** YOUR INSTRUCTIONS **
Reproduce the records that follow exactly; any picture among them stays out.
++++ RECORD EXCERPTS ++++
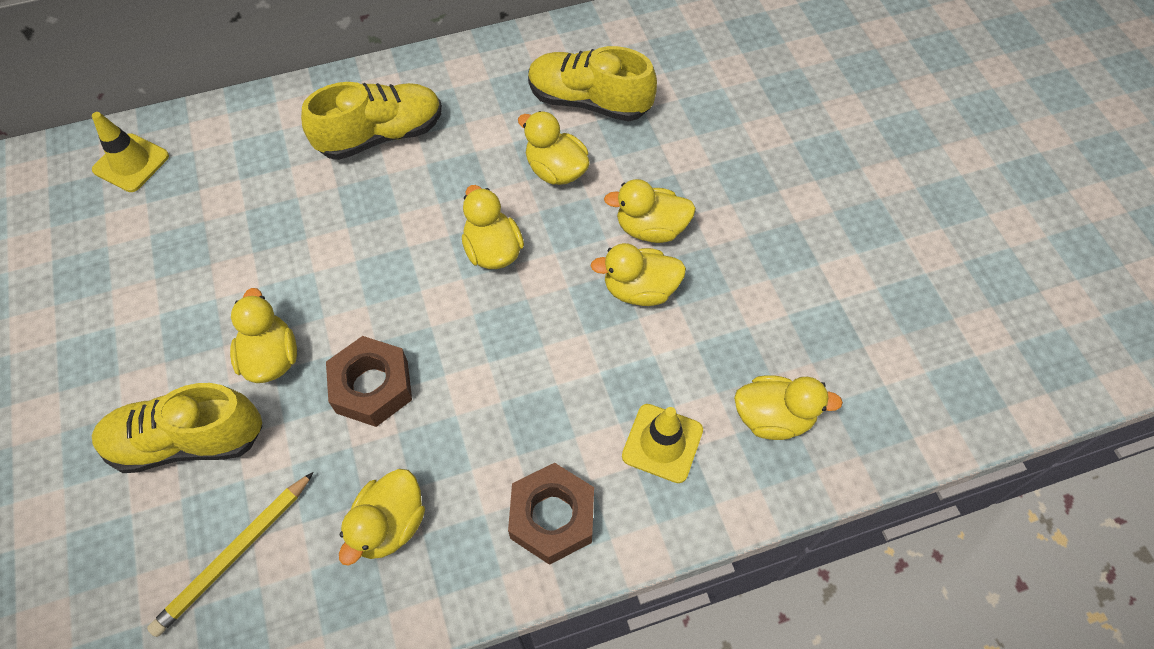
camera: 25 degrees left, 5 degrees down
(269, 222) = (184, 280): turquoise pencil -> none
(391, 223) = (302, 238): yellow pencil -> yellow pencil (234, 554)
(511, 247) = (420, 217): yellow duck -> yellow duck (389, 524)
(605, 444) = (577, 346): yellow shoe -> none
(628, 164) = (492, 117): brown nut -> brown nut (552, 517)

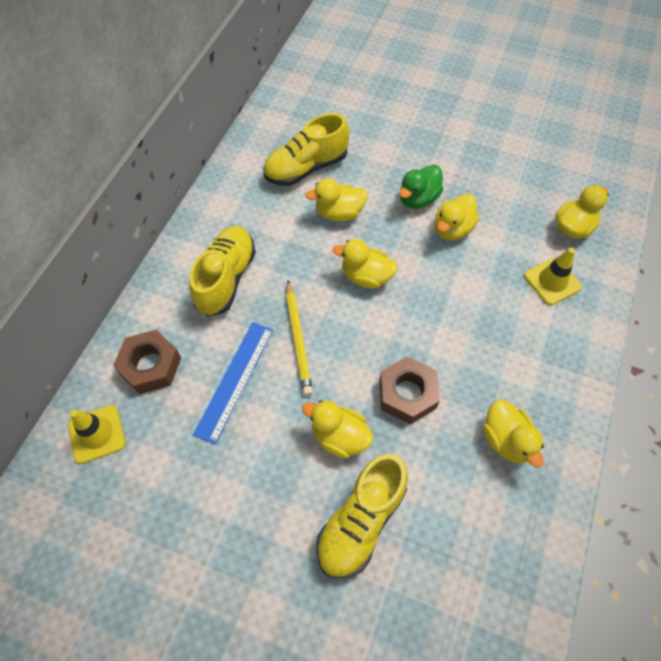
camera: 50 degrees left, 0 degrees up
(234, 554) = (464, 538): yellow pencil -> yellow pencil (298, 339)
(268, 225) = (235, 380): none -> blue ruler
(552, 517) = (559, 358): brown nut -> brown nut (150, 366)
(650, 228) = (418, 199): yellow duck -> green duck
++++
** TASK ANSWER **
camera: 25 degrees left, 5 degrees down
(269, 222) = (184, 280): turquoise pencil -> none
(391, 223) = (302, 238): yellow pencil -> yellow pencil (234, 554)
(511, 247) = (420, 217): yellow duck -> yellow duck (389, 524)
(605, 444) = (577, 346): yellow shoe -> none
(628, 164) = (492, 117): brown nut -> brown nut (552, 517)

camera: 50 degrees left, 0 degrees up
(234, 554) = (464, 538): yellow pencil -> yellow pencil (298, 339)
(268, 225) = (235, 380): none -> blue ruler
(552, 517) = (559, 358): brown nut -> brown nut (150, 366)
(650, 228) = (418, 199): yellow duck -> green duck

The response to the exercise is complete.